*Problem statement*:
Output exactly the lines between the line that contains "none -> red brick E1:F1 level 2" and the last line of the material, counting both.

*Exercise input*:

____________________

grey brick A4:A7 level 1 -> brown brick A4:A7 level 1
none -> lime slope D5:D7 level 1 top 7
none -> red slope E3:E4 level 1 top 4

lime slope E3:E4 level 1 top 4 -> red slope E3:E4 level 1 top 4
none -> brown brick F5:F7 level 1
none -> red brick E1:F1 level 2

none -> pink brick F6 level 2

____________________

*Exercise output*:
none -> red brick E1:F1 level 2

none -> pink brick F6 level 2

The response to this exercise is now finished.